BEGIN Input

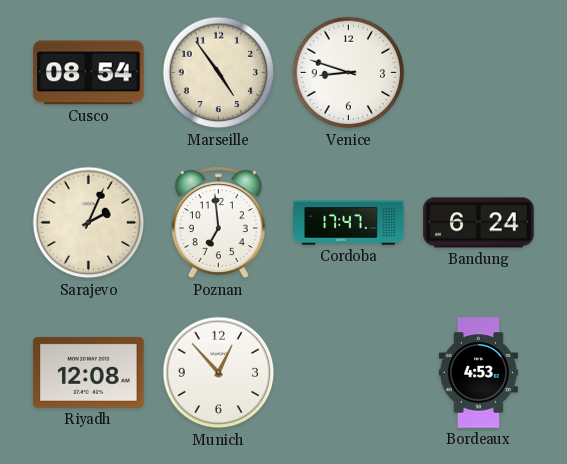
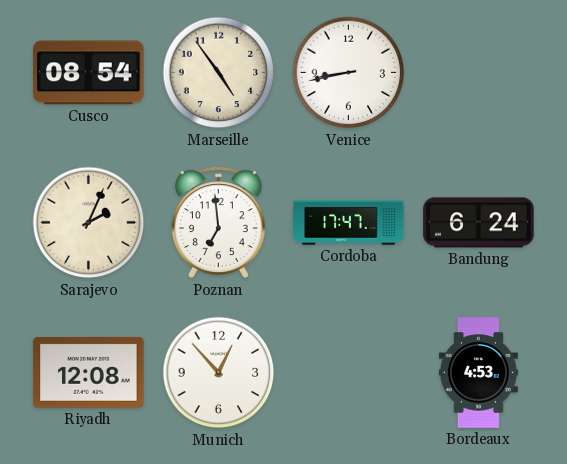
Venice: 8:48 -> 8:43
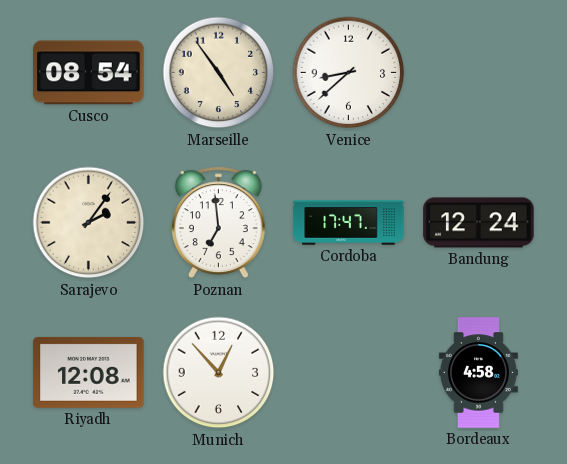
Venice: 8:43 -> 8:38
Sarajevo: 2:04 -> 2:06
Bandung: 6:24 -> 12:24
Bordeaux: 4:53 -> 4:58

END Input
BEGIN Input

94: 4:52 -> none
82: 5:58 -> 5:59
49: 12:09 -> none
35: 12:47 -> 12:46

END Input

# [Task goal]
Can you copy out everything in the listing from the line containing "Venice: 8:48 -> 8:43" down to the line containing "Bordeaux: 4:53 -> 4:58", both of those lines included, leaving out any pictures?

# [Reply]
Venice: 8:48 -> 8:43
Venice: 8:43 -> 8:38
Sarajevo: 2:04 -> 2:06
Bandung: 6:24 -> 12:24
Bordeaux: 4:53 -> 4:58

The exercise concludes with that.